*** Opening of Exercise material ***

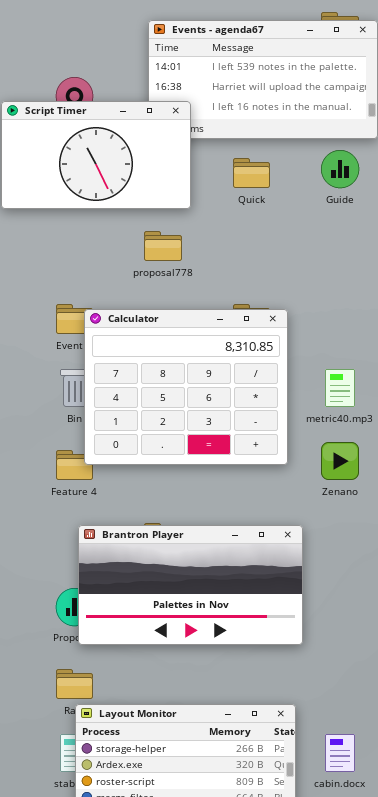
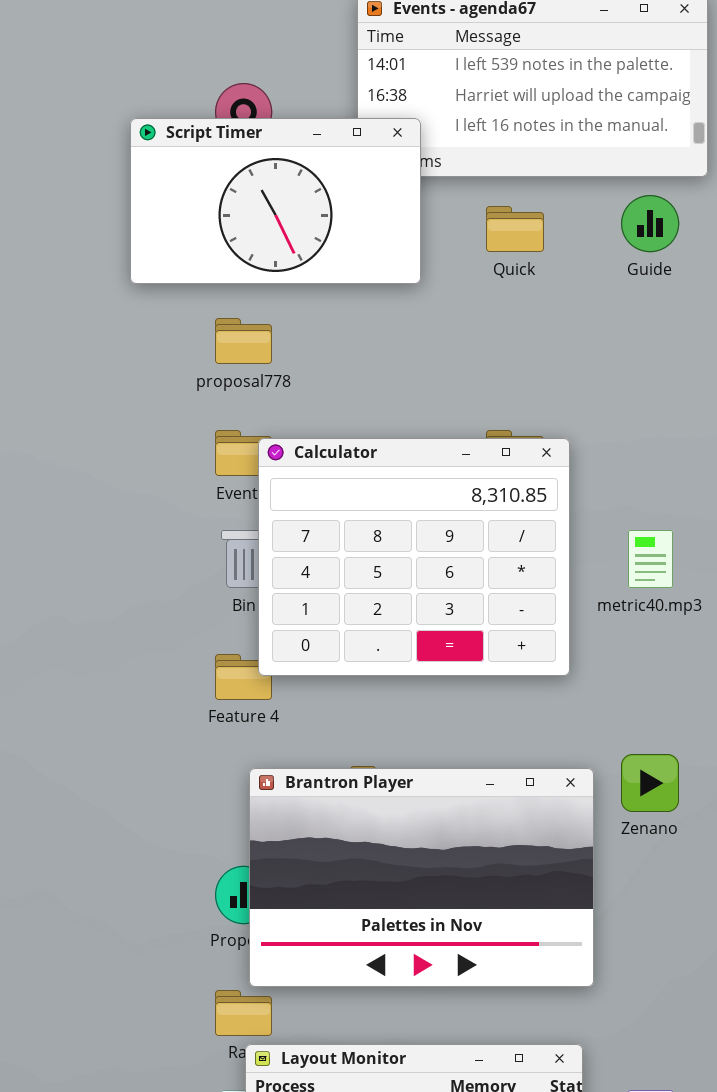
proposal778: [144,231,182,261] -> [215,318,272,364], moved
Zenano: [321,442,359,480] -> [621,754,679,812], moved
Brantron Player: [78,525,303,645] -> [249,768,594,987], resized

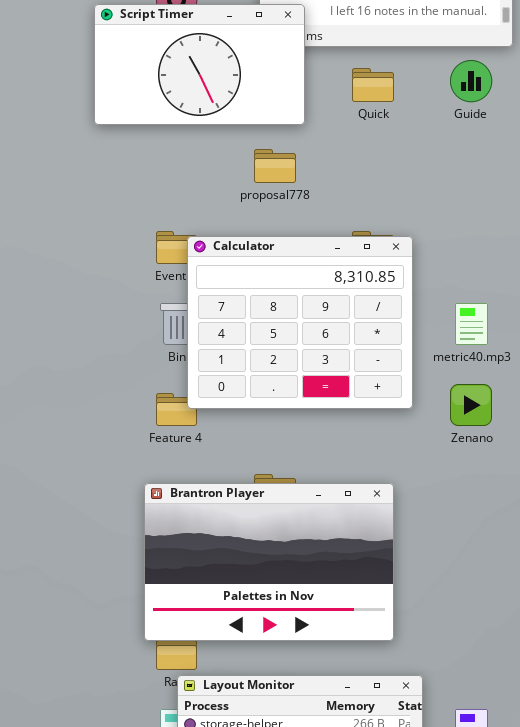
proposal778: [215,318,272,364] -> [254,149,296,183], moved
Zenano: [621,754,679,812] -> [450,384,492,426], moved
Brantron Player: [249,768,594,987] -> [144,483,394,641], moved

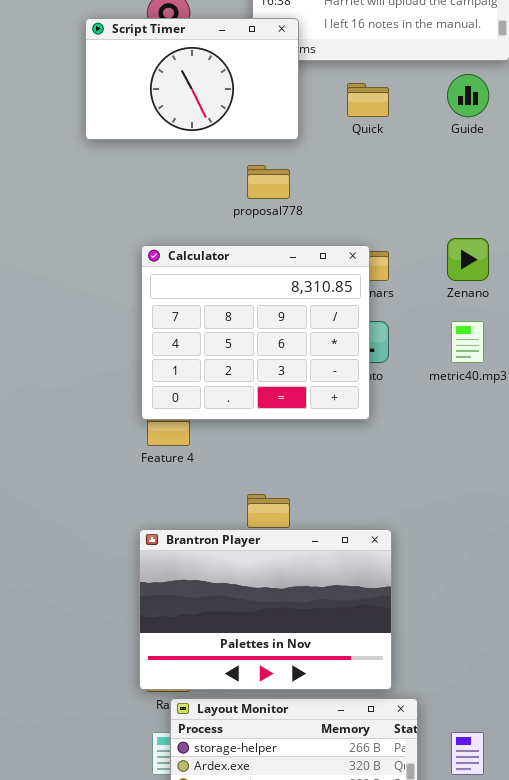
Calculator: [187,236,413,409] -> [141,245,370,420], moved
Zenano: [450,384,492,426] -> [447,238,489,281], moved
Brantron Player: [144,483,394,641] -> [139,529,392,690], moved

*** Close of Exercise material ***

● **Problem requirements**:
Filter the entries by the string "Brantron" and copy each matching line.

● **Solution for this problem**:
Brantron Player: [78,525,303,645] -> [249,768,594,987], resized
Brantron Player: [249,768,594,987] -> [144,483,394,641], moved
Brantron Player: [144,483,394,641] -> [139,529,392,690], moved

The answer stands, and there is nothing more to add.